● Your goal
Transcribe the listing below verbatim, omitting pictures.

● Extracted data

---------------

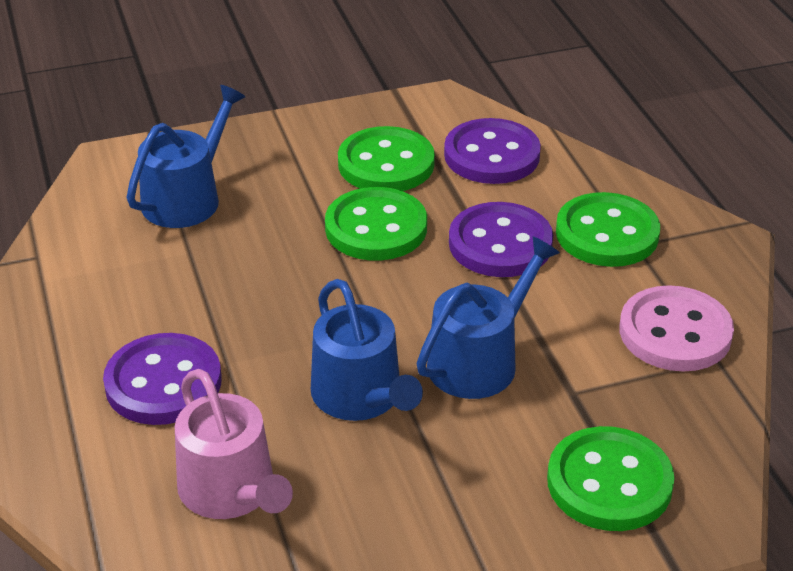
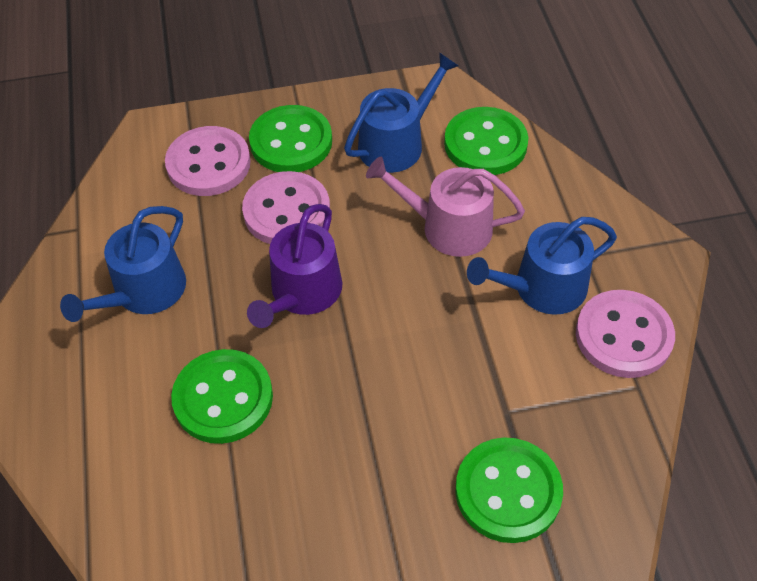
pink button: 1 -> 3
purple button: 3 -> 0
purple watering can: 0 -> 1

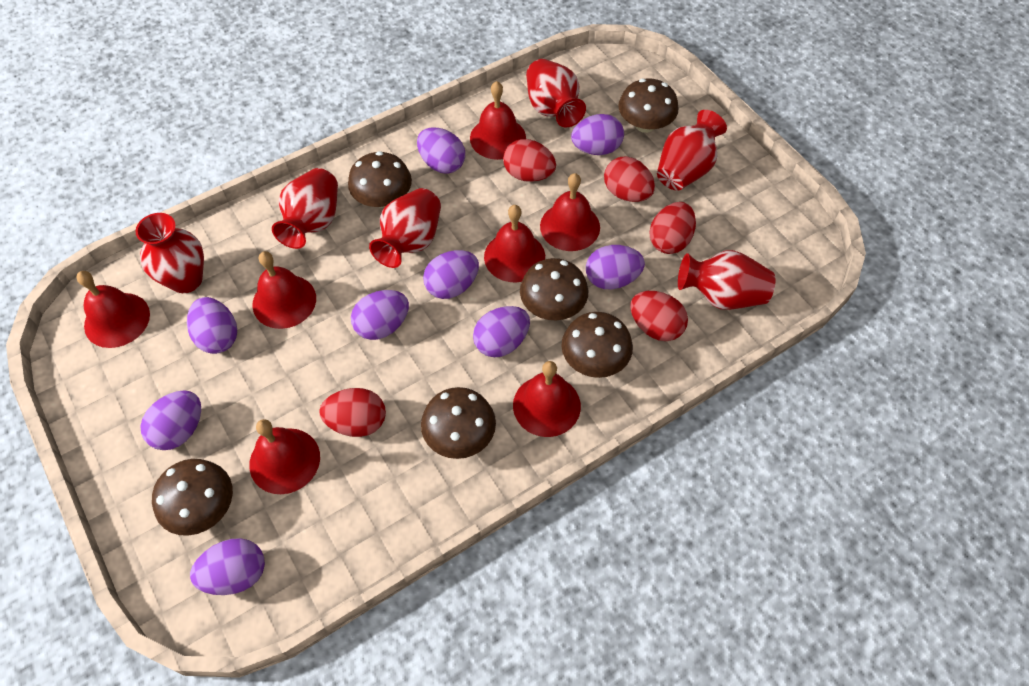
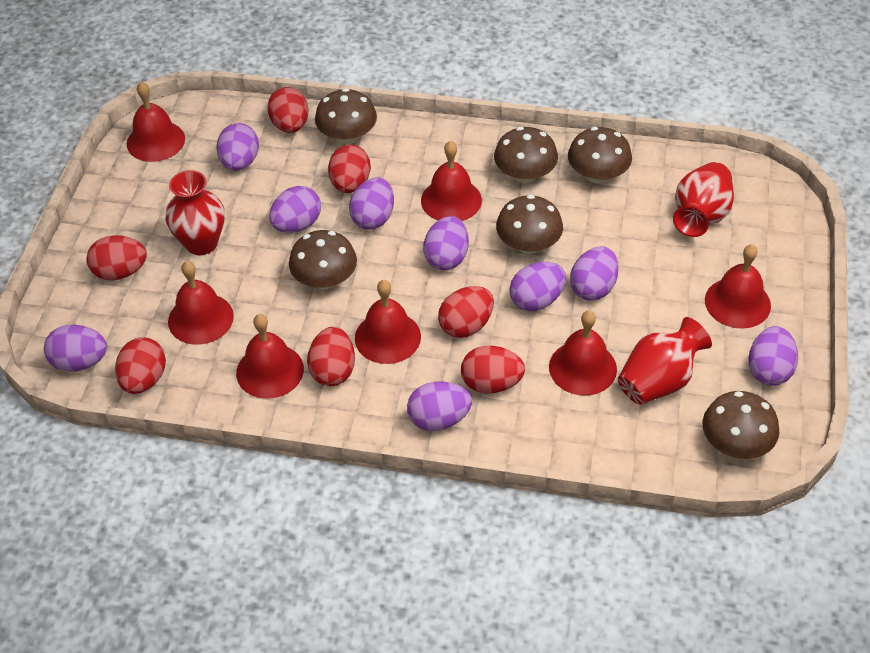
red egg: 5 -> 7
red vase: 6 -> 3

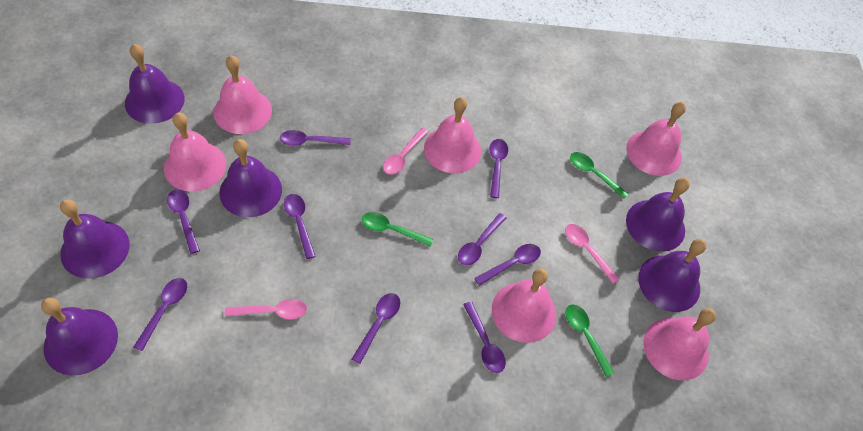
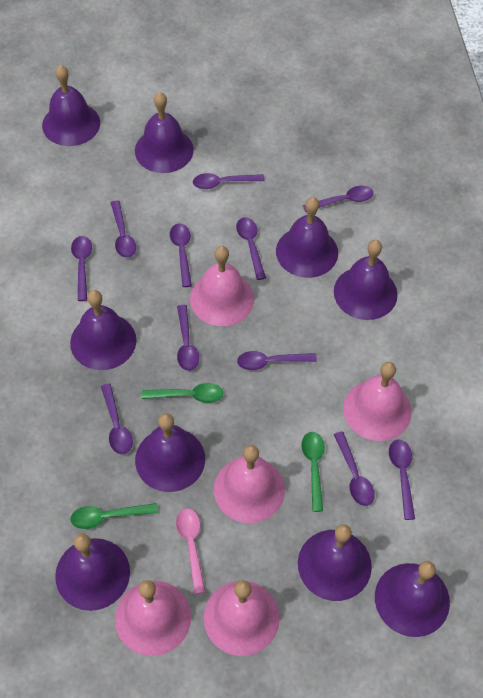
pink bell: 6 -> 5
pink spoon: 3 -> 1
purple bell: 6 -> 9
purple spoon: 9 -> 11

---------------

● Response below
pink button: 1 -> 3
purple button: 3 -> 0
purple watering can: 0 -> 1

red egg: 5 -> 7
red vase: 6 -> 3

pink bell: 6 -> 5
pink spoon: 3 -> 1
purple bell: 6 -> 9
purple spoon: 9 -> 11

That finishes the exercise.